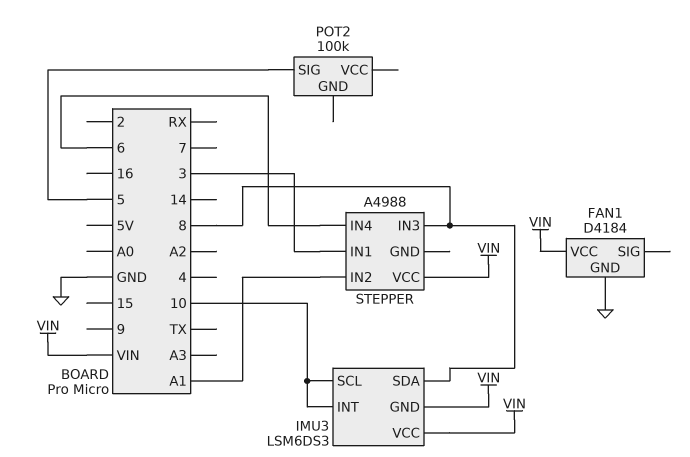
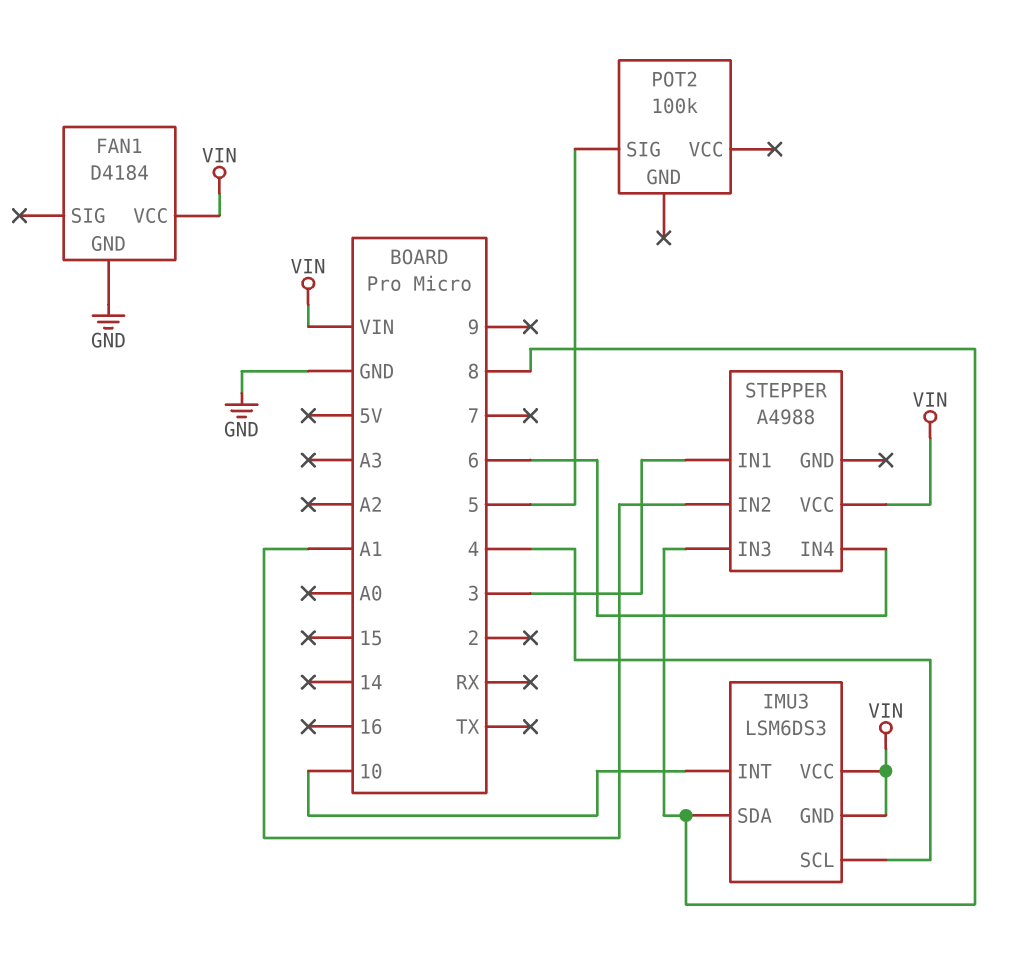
IMU3 pin SCL: 10 -> 4

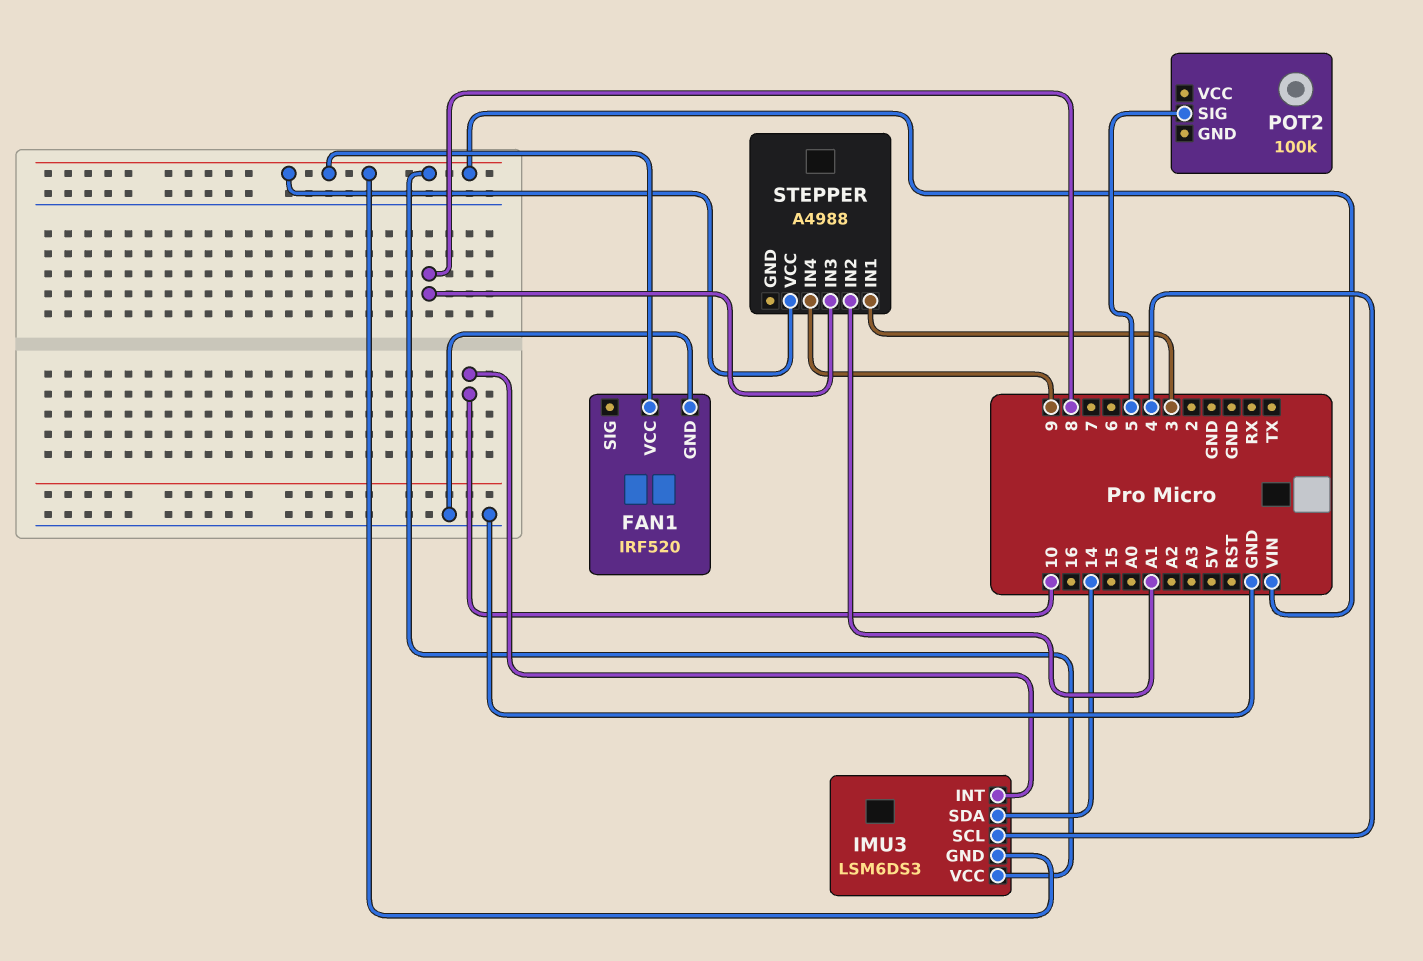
FAN1: D4184 -> IRF520
IMU3 pin SDA: 8 -> 14
STEPPER pin IN4: 6 -> 9

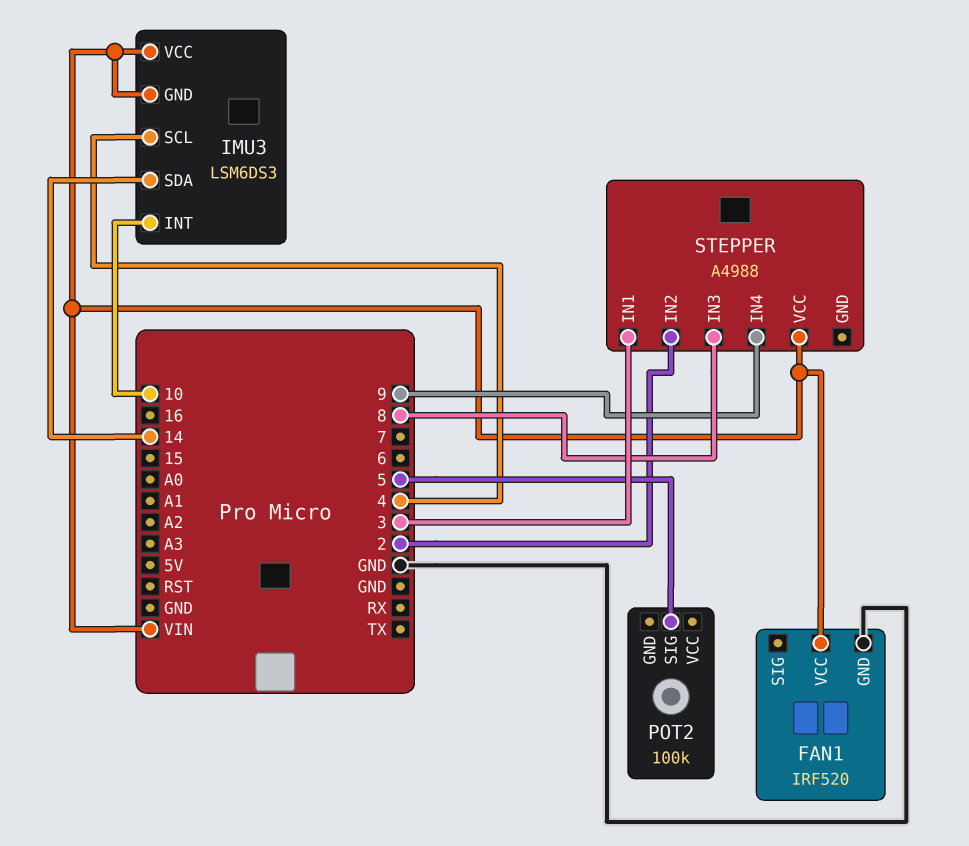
STEPPER pin IN2: A1 -> 2

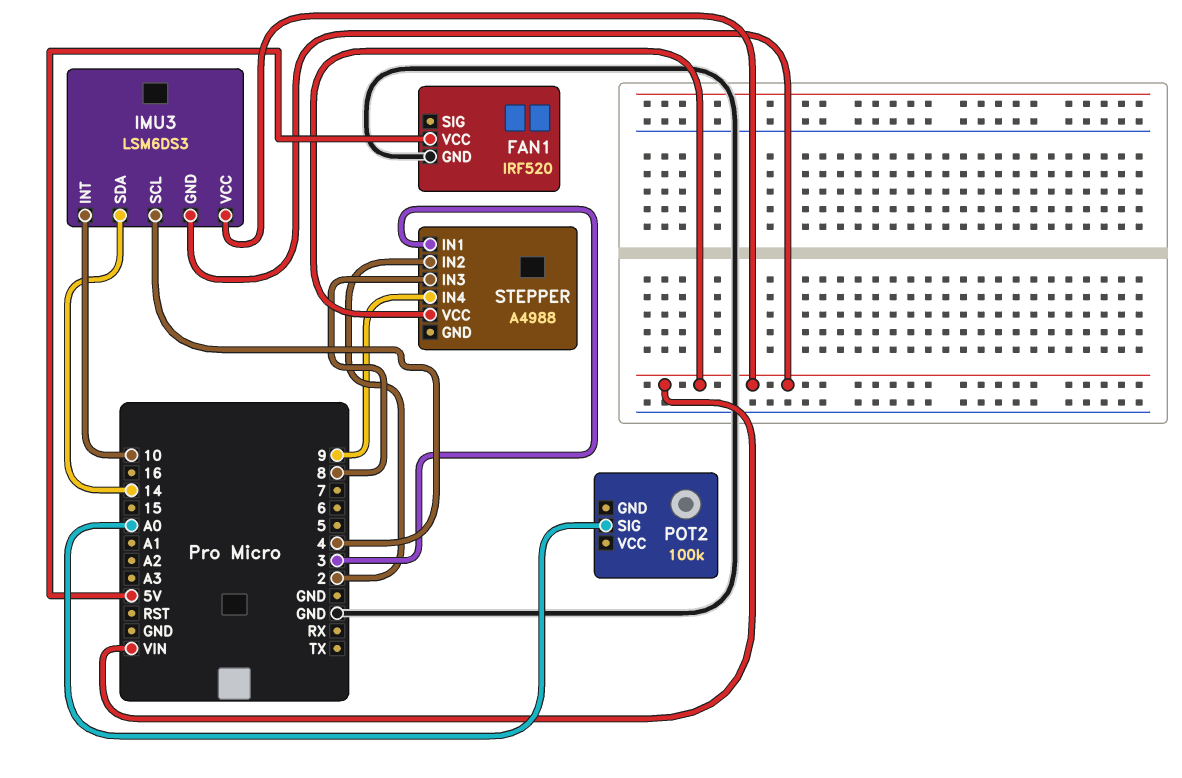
FAN1 pin VCC: VIN -> 5V
POT2 pin SIG: 5 -> A0

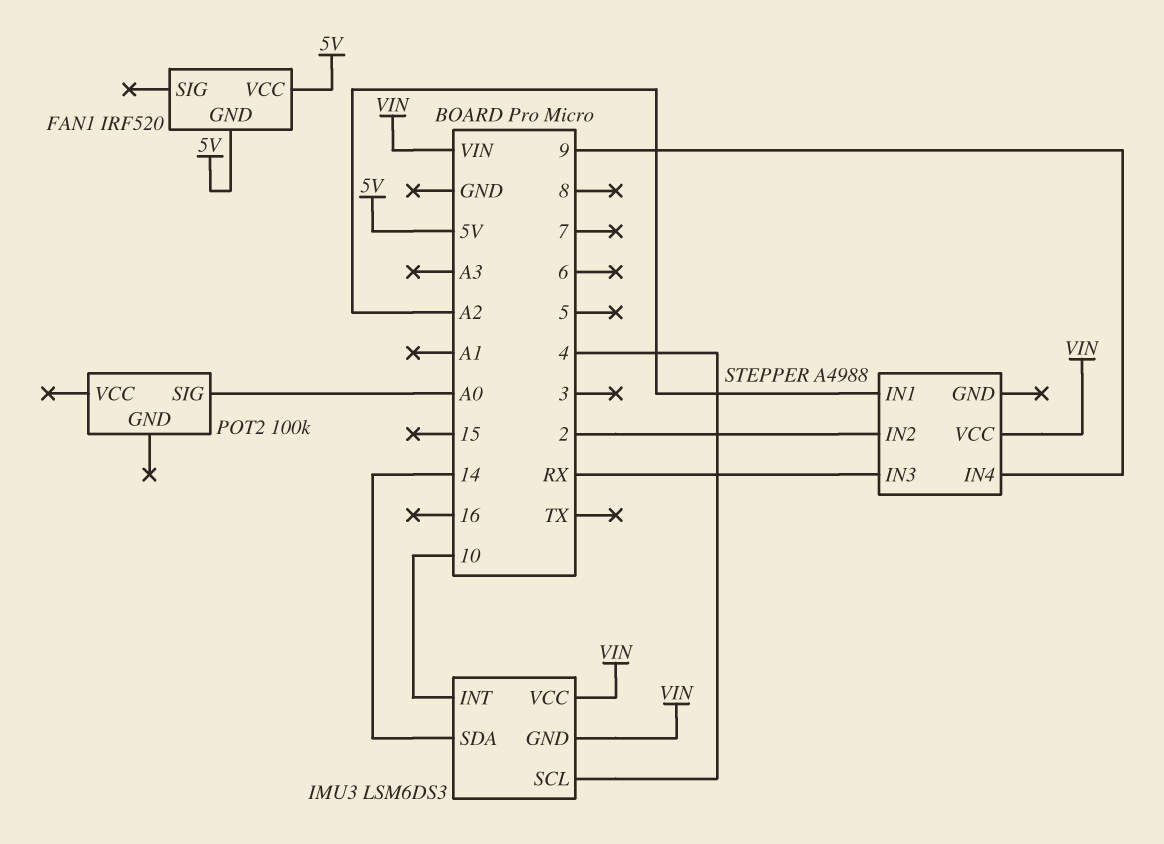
FAN1 pin GND: GND -> 5V
STEPPER pin IN1: 3 -> A2
STEPPER pin IN3: 8 -> RX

──────────

Work instruction:
Leaving out every picture, transcribe exactly the lines from the line that contains "POT2 pin SIG: 5 -> A0" through the final line of the entries above.

Answer box:
POT2 pin SIG: 5 -> A0

FAN1 pin GND: GND -> 5V
STEPPER pin IN1: 3 -> A2
STEPPER pin IN3: 8 -> RX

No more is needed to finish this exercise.